(Records to process)
-------------------------

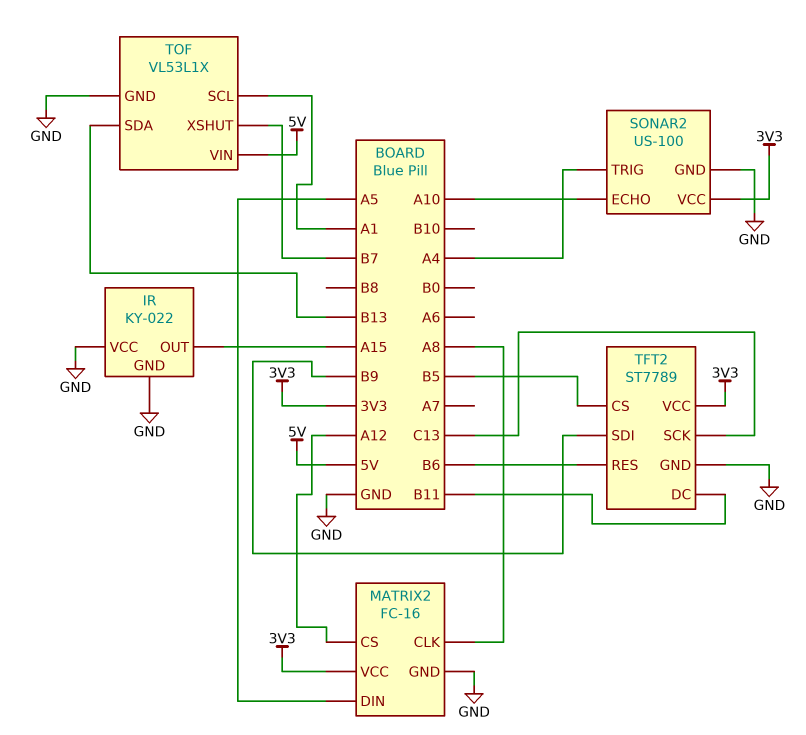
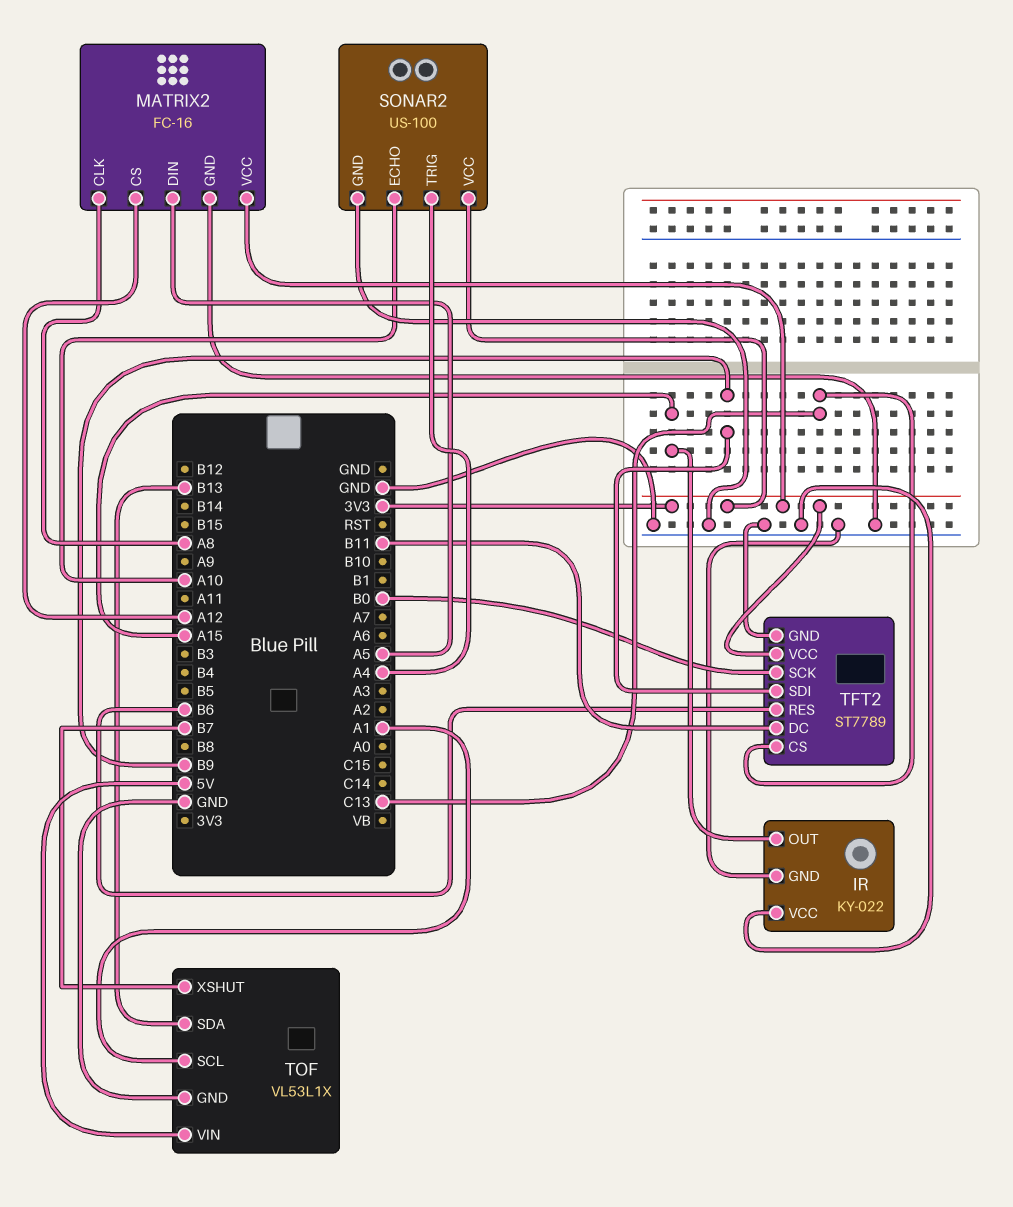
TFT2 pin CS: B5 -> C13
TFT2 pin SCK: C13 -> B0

-------------------------

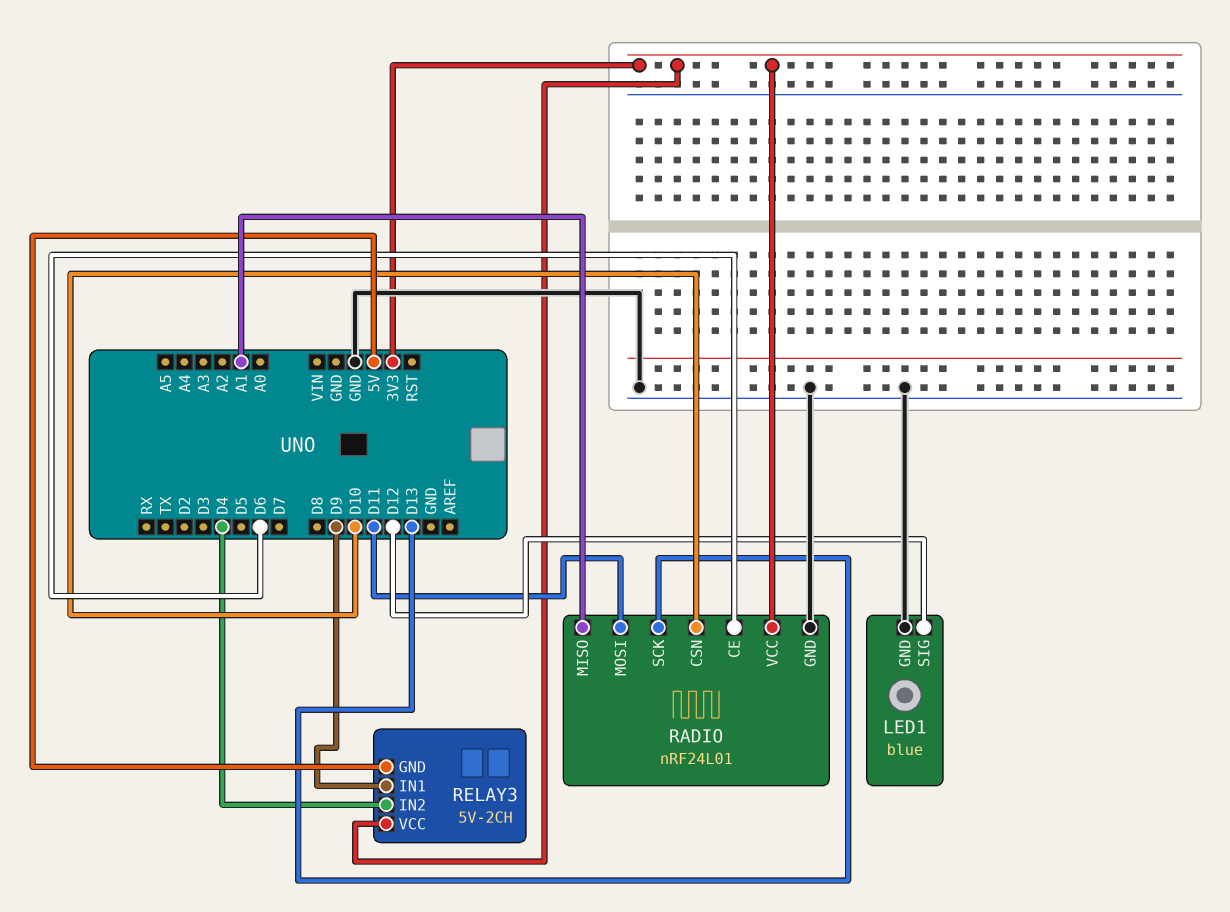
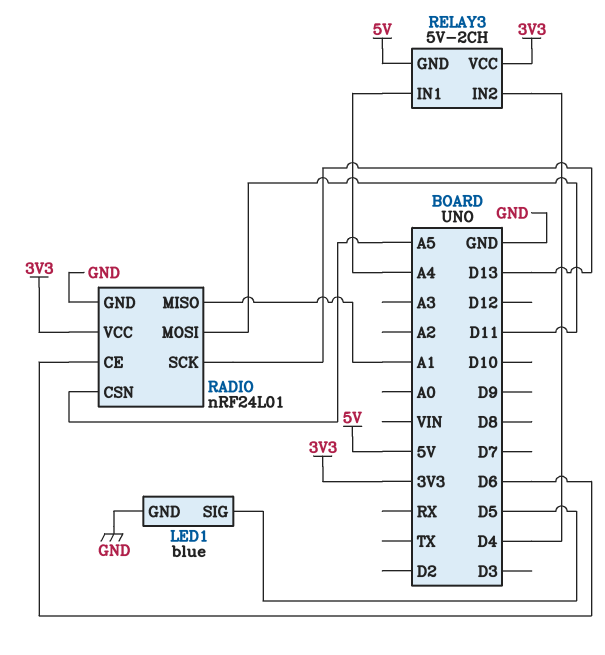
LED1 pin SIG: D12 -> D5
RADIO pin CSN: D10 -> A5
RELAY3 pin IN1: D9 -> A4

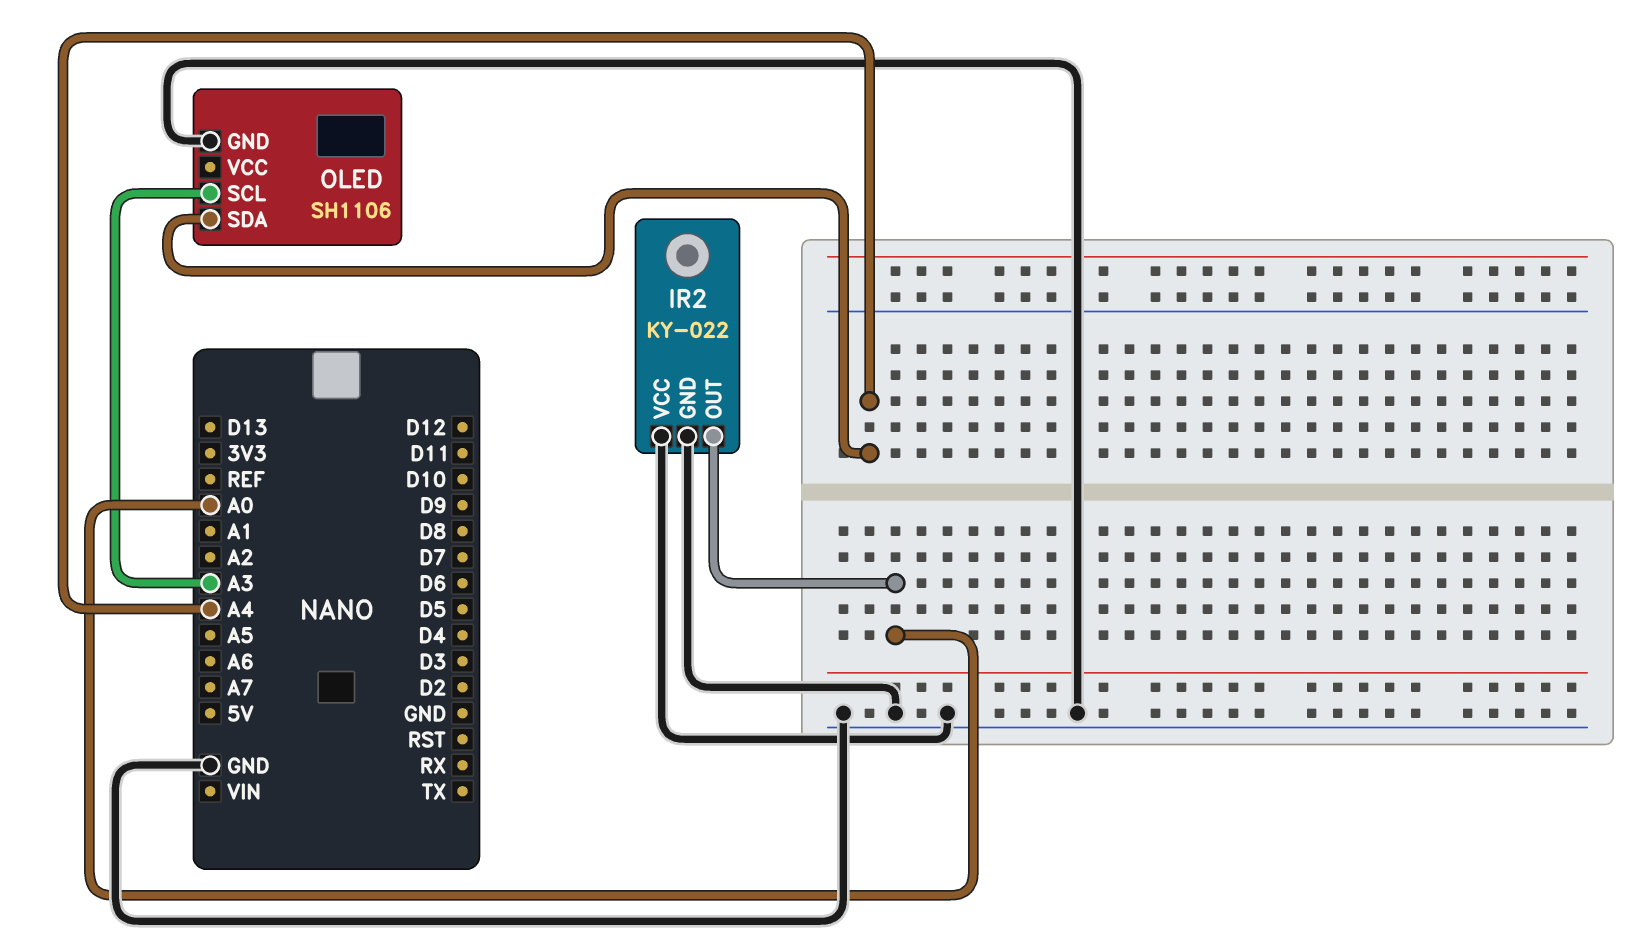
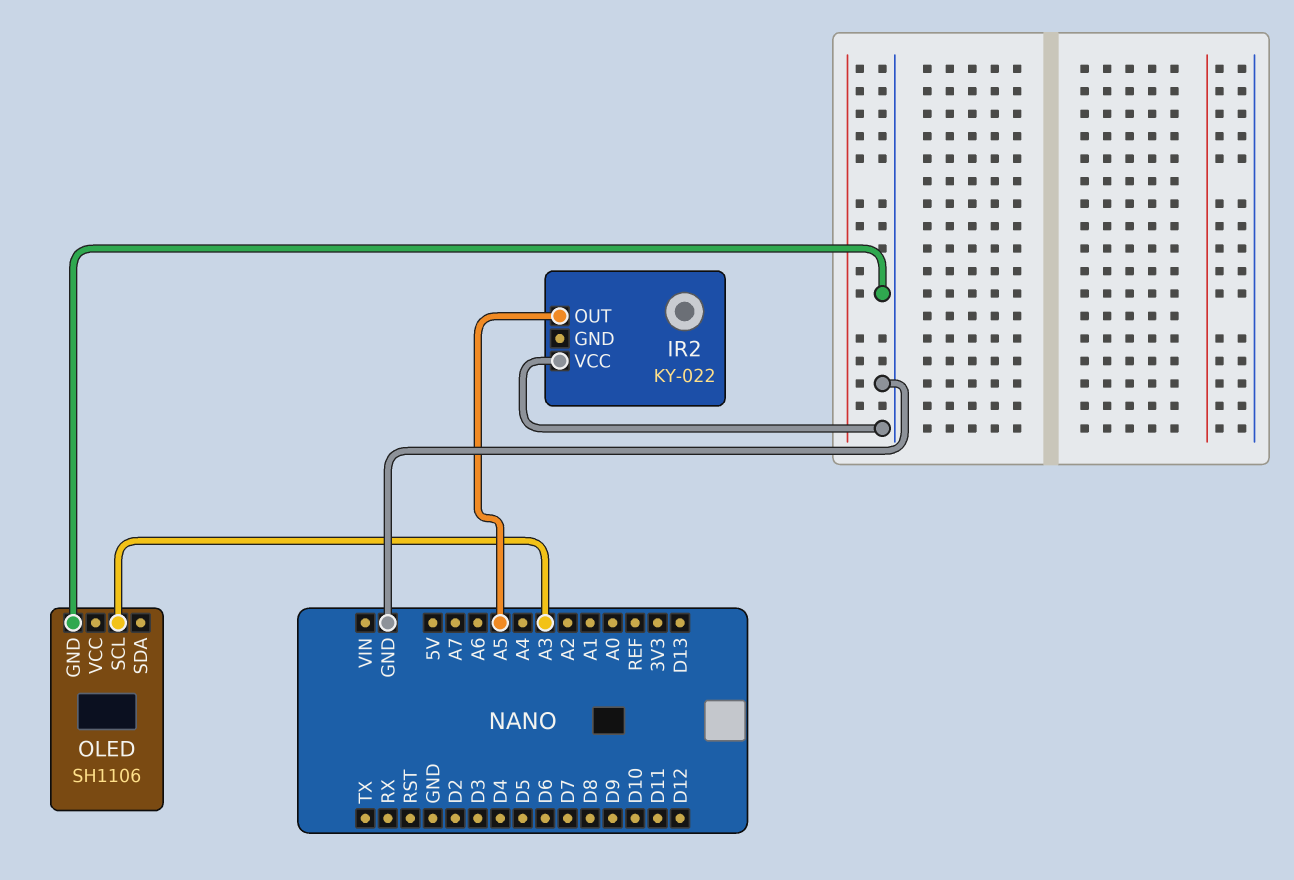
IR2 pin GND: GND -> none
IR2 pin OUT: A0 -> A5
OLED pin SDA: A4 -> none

-------------------------

(Your task)
Copy the lines above between the one holding "RELAY3 pin IN1: D9 -> A4" and the one holding "OLED pin SDA: A4 -> none", inclusive. Drop the pictures.

(Expected output)
RELAY3 pin IN1: D9 -> A4

IR2 pin GND: GND -> none
IR2 pin OUT: A0 -> A5
OLED pin SDA: A4 -> none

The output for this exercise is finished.